### WHAT TO DO
Everything in the listing that follows should be reproduced exactly except the pictures.

### SOURCE MATERIAL
|---|

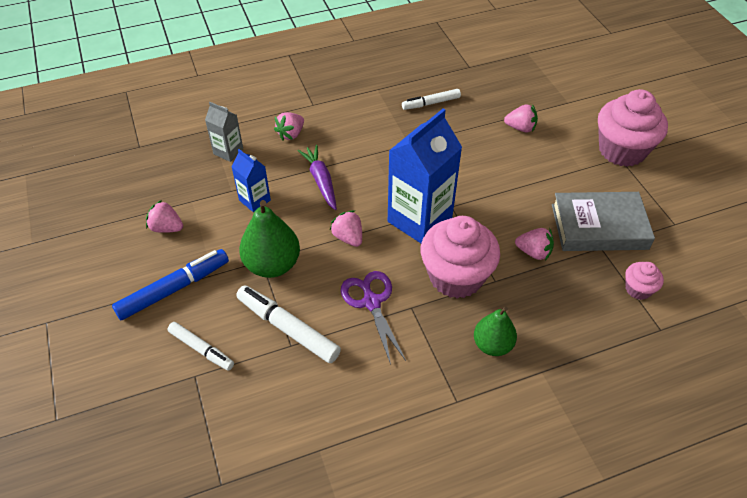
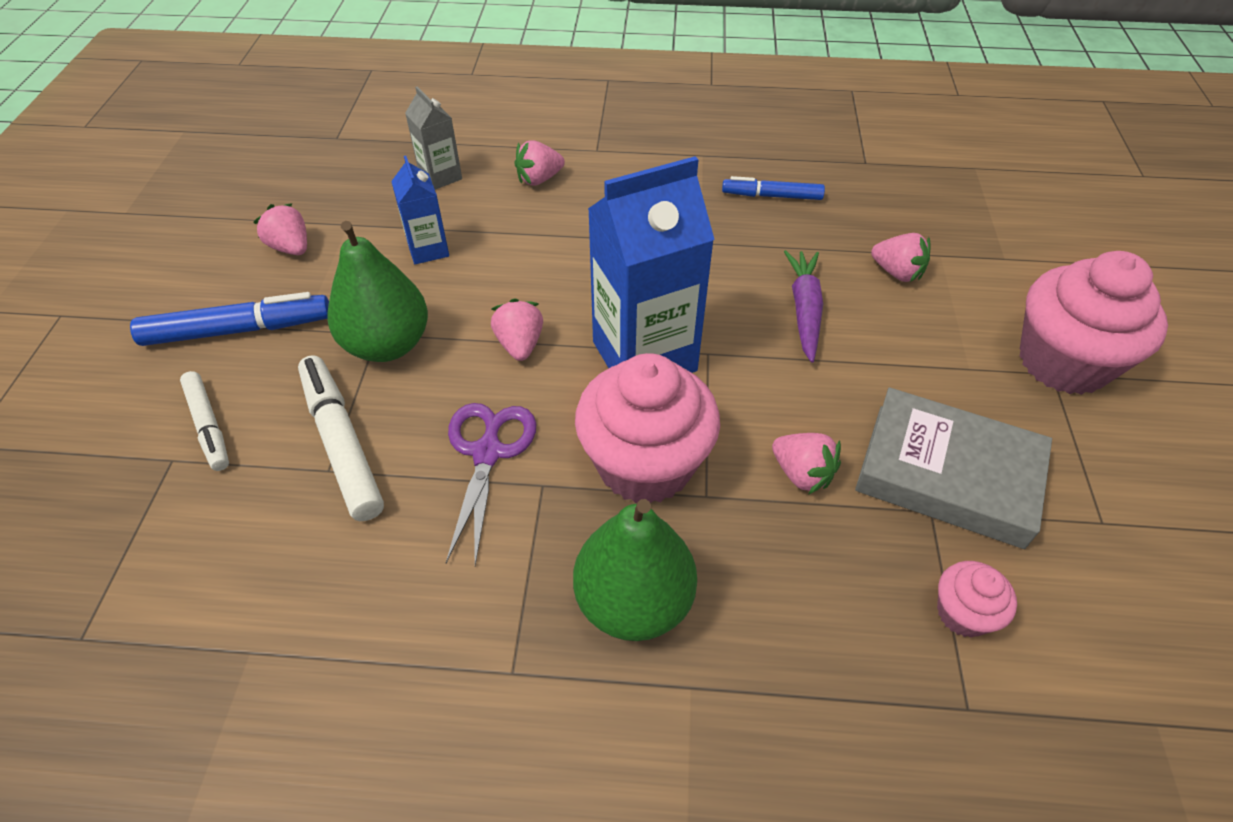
camera: 25 degrees right, 0 degrees up
(321, 181) = (536, 253): purple carrot -> purple carrot (804, 310)
(431, 103) = (772, 196): white marker -> blue marker
(492, 345) = (633, 601): green pear -> green pear, size x1.52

|---|

### YOUR SOLUTION
camera: 25 degrees right, 0 degrees up
(321, 181) = (536, 253): purple carrot -> purple carrot (804, 310)
(431, 103) = (772, 196): white marker -> blue marker
(492, 345) = (633, 601): green pear -> green pear, size x1.52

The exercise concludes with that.